- **Supplied information**
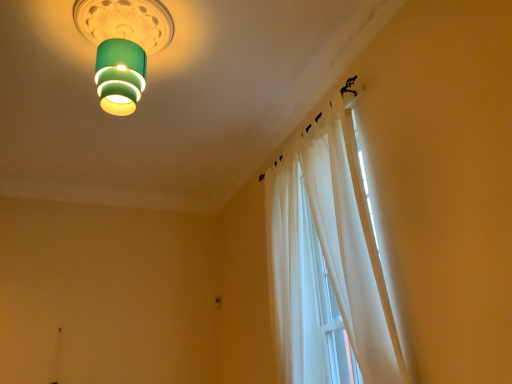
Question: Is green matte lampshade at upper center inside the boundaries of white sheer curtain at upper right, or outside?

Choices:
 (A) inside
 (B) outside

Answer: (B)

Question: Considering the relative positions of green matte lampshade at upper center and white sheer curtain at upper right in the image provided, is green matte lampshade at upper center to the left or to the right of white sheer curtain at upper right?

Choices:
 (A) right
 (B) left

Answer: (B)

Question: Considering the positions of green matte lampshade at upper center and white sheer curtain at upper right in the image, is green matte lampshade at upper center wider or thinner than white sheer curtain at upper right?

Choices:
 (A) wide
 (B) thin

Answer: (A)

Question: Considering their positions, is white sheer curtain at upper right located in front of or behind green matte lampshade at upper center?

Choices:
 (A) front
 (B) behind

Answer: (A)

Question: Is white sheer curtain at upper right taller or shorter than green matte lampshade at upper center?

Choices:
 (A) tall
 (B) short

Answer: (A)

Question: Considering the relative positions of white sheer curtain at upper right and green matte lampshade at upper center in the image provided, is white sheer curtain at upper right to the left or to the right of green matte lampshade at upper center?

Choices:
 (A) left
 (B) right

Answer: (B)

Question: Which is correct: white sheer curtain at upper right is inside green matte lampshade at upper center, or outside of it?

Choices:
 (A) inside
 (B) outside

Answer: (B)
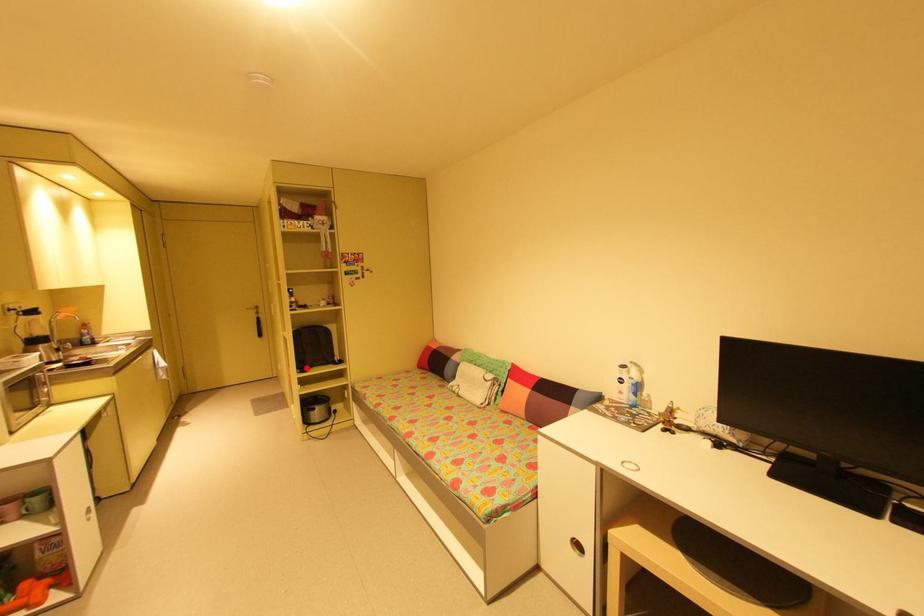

- **Given exercise**
Repeat all of the records above word for word, leaving out the pictures.

- **The completed task**
Question: Is green matte lampshade at upper center inside the boundaries of white sheer curtain at upper right, or outside?

Choices:
 (A) inside
 (B) outside

Answer: (B)

Question: Considering the relative positions of green matte lampshade at upper center and white sheer curtain at upper right in the image provided, is green matte lampshade at upper center to the left or to the right of white sheer curtain at upper right?

Choices:
 (A) right
 (B) left

Answer: (B)

Question: Considering the positions of green matte lampshade at upper center and white sheer curtain at upper right in the image, is green matte lampshade at upper center wider or thinner than white sheer curtain at upper right?

Choices:
 (A) wide
 (B) thin

Answer: (A)

Question: Considering their positions, is white sheer curtain at upper right located in front of or behind green matte lampshade at upper center?

Choices:
 (A) front
 (B) behind

Answer: (A)

Question: Is white sheer curtain at upper right taller or shorter than green matte lampshade at upper center?

Choices:
 (A) tall
 (B) short

Answer: (A)

Question: Considering the relative positions of white sheer curtain at upper right and green matte lampshade at upper center in the image provided, is white sheer curtain at upper right to the left or to the right of green matte lampshade at upper center?

Choices:
 (A) left
 (B) right

Answer: (B)

Question: Which is correct: white sheer curtain at upper right is inside green matte lampshade at upper center, or outside of it?

Choices:
 (A) inside
 (B) outside

Answer: (B)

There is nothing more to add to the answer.